Start of Task material
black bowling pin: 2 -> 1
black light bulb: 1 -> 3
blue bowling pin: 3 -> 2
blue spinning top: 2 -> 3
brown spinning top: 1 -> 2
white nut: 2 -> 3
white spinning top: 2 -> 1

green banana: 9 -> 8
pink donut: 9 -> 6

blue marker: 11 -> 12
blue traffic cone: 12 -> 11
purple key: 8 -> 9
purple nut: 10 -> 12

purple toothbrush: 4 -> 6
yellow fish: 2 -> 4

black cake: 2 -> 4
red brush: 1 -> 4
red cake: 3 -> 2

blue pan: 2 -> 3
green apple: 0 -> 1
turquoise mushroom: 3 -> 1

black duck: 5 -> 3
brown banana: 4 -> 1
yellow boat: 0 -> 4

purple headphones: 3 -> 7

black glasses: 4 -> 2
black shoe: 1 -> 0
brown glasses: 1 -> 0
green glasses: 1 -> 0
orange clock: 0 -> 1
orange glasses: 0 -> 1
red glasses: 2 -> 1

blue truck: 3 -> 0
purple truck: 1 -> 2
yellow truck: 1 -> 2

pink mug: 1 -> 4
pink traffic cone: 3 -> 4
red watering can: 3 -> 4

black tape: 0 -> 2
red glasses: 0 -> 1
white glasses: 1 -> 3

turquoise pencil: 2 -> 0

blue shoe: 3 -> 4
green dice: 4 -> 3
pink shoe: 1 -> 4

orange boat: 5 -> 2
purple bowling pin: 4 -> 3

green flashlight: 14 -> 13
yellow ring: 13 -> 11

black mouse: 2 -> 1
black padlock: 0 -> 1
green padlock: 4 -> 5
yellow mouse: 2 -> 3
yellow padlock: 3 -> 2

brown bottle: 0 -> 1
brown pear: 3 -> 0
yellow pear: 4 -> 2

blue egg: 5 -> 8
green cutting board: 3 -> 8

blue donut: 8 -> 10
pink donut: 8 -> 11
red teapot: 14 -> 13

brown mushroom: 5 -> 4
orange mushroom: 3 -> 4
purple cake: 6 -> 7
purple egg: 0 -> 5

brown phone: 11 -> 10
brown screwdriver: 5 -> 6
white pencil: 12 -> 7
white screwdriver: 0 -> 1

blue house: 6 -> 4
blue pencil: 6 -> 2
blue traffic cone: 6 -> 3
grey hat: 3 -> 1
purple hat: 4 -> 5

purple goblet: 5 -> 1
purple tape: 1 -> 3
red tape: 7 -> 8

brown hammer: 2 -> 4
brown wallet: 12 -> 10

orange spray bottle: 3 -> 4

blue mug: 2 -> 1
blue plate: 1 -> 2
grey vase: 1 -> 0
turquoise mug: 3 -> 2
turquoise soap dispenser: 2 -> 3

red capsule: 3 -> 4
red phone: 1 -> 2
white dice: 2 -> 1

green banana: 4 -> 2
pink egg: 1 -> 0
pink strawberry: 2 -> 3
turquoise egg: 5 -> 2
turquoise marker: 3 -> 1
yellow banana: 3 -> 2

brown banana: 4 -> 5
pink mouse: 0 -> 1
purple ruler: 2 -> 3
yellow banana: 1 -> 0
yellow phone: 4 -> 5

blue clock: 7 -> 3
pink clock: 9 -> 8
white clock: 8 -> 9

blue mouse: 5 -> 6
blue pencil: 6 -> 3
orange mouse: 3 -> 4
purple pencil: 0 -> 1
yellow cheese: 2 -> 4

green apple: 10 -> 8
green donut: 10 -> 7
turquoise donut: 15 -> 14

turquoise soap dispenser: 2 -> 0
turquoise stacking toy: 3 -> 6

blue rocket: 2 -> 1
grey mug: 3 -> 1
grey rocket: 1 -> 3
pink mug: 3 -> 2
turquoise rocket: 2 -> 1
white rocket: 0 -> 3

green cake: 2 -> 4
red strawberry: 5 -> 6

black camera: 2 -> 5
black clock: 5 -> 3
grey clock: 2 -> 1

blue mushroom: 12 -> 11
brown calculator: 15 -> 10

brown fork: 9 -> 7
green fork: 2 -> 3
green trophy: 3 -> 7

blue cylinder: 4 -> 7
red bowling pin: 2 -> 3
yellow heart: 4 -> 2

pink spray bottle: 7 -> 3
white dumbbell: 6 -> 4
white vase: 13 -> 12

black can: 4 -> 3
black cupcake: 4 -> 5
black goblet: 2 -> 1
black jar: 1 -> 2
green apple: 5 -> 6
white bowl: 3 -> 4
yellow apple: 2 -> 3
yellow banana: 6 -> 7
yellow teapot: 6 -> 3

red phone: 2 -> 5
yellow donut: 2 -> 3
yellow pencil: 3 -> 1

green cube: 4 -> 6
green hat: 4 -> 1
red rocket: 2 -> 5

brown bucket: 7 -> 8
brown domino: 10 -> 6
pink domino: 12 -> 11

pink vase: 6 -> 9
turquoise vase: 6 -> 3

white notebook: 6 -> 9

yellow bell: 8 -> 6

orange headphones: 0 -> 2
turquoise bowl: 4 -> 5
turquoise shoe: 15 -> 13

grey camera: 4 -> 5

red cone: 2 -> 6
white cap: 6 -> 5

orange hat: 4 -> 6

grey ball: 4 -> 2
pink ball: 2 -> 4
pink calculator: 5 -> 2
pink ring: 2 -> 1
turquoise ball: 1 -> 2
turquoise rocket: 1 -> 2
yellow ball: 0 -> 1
End of Task material
### [Task item]
Write out the data a second time, exactly the same.

### [Task output]
black bowling pin: 2 -> 1
black light bulb: 1 -> 3
blue bowling pin: 3 -> 2
blue spinning top: 2 -> 3
brown spinning top: 1 -> 2
white nut: 2 -> 3
white spinning top: 2 -> 1

green banana: 9 -> 8
pink donut: 9 -> 6

blue marker: 11 -> 12
blue traffic cone: 12 -> 11
purple key: 8 -> 9
purple nut: 10 -> 12

purple toothbrush: 4 -> 6
yellow fish: 2 -> 4

black cake: 2 -> 4
red brush: 1 -> 4
red cake: 3 -> 2

blue pan: 2 -> 3
green apple: 0 -> 1
turquoise mushroom: 3 -> 1

black duck: 5 -> 3
brown banana: 4 -> 1
yellow boat: 0 -> 4

purple headphones: 3 -> 7

black glasses: 4 -> 2
black shoe: 1 -> 0
brown glasses: 1 -> 0
green glasses: 1 -> 0
orange clock: 0 -> 1
orange glasses: 0 -> 1
red glasses: 2 -> 1

blue truck: 3 -> 0
purple truck: 1 -> 2
yellow truck: 1 -> 2

pink mug: 1 -> 4
pink traffic cone: 3 -> 4
red watering can: 3 -> 4

black tape: 0 -> 2
red glasses: 0 -> 1
white glasses: 1 -> 3

turquoise pencil: 2 -> 0

blue shoe: 3 -> 4
green dice: 4 -> 3
pink shoe: 1 -> 4

orange boat: 5 -> 2
purple bowling pin: 4 -> 3

green flashlight: 14 -> 13
yellow ring: 13 -> 11

black mouse: 2 -> 1
black padlock: 0 -> 1
green padlock: 4 -> 5
yellow mouse: 2 -> 3
yellow padlock: 3 -> 2

brown bottle: 0 -> 1
brown pear: 3 -> 0
yellow pear: 4 -> 2

blue egg: 5 -> 8
green cutting board: 3 -> 8

blue donut: 8 -> 10
pink donut: 8 -> 11
red teapot: 14 -> 13

brown mushroom: 5 -> 4
orange mushroom: 3 -> 4
purple cake: 6 -> 7
purple egg: 0 -> 5

brown phone: 11 -> 10
brown screwdriver: 5 -> 6
white pencil: 12 -> 7
white screwdriver: 0 -> 1

blue house: 6 -> 4
blue pencil: 6 -> 2
blue traffic cone: 6 -> 3
grey hat: 3 -> 1
purple hat: 4 -> 5

purple goblet: 5 -> 1
purple tape: 1 -> 3
red tape: 7 -> 8

brown hammer: 2 -> 4
brown wallet: 12 -> 10

orange spray bottle: 3 -> 4

blue mug: 2 -> 1
blue plate: 1 -> 2
grey vase: 1 -> 0
turquoise mug: 3 -> 2
turquoise soap dispenser: 2 -> 3

red capsule: 3 -> 4
red phone: 1 -> 2
white dice: 2 -> 1

green banana: 4 -> 2
pink egg: 1 -> 0
pink strawberry: 2 -> 3
turquoise egg: 5 -> 2
turquoise marker: 3 -> 1
yellow banana: 3 -> 2

brown banana: 4 -> 5
pink mouse: 0 -> 1
purple ruler: 2 -> 3
yellow banana: 1 -> 0
yellow phone: 4 -> 5

blue clock: 7 -> 3
pink clock: 9 -> 8
white clock: 8 -> 9

blue mouse: 5 -> 6
blue pencil: 6 -> 3
orange mouse: 3 -> 4
purple pencil: 0 -> 1
yellow cheese: 2 -> 4

green apple: 10 -> 8
green donut: 10 -> 7
turquoise donut: 15 -> 14

turquoise soap dispenser: 2 -> 0
turquoise stacking toy: 3 -> 6

blue rocket: 2 -> 1
grey mug: 3 -> 1
grey rocket: 1 -> 3
pink mug: 3 -> 2
turquoise rocket: 2 -> 1
white rocket: 0 -> 3

green cake: 2 -> 4
red strawberry: 5 -> 6

black camera: 2 -> 5
black clock: 5 -> 3
grey clock: 2 -> 1

blue mushroom: 12 -> 11
brown calculator: 15 -> 10

brown fork: 9 -> 7
green fork: 2 -> 3
green trophy: 3 -> 7

blue cylinder: 4 -> 7
red bowling pin: 2 -> 3
yellow heart: 4 -> 2

pink spray bottle: 7 -> 3
white dumbbell: 6 -> 4
white vase: 13 -> 12

black can: 4 -> 3
black cupcake: 4 -> 5
black goblet: 2 -> 1
black jar: 1 -> 2
green apple: 5 -> 6
white bowl: 3 -> 4
yellow apple: 2 -> 3
yellow banana: 6 -> 7
yellow teapot: 6 -> 3

red phone: 2 -> 5
yellow donut: 2 -> 3
yellow pencil: 3 -> 1

green cube: 4 -> 6
green hat: 4 -> 1
red rocket: 2 -> 5

brown bucket: 7 -> 8
brown domino: 10 -> 6
pink domino: 12 -> 11

pink vase: 6 -> 9
turquoise vase: 6 -> 3

white notebook: 6 -> 9

yellow bell: 8 -> 6

orange headphones: 0 -> 2
turquoise bowl: 4 -> 5
turquoise shoe: 15 -> 13

grey camera: 4 -> 5

red cone: 2 -> 6
white cap: 6 -> 5

orange hat: 4 -> 6

grey ball: 4 -> 2
pink ball: 2 -> 4
pink calculator: 5 -> 2
pink ring: 2 -> 1
turquoise ball: 1 -> 2
turquoise rocket: 1 -> 2
yellow ball: 0 -> 1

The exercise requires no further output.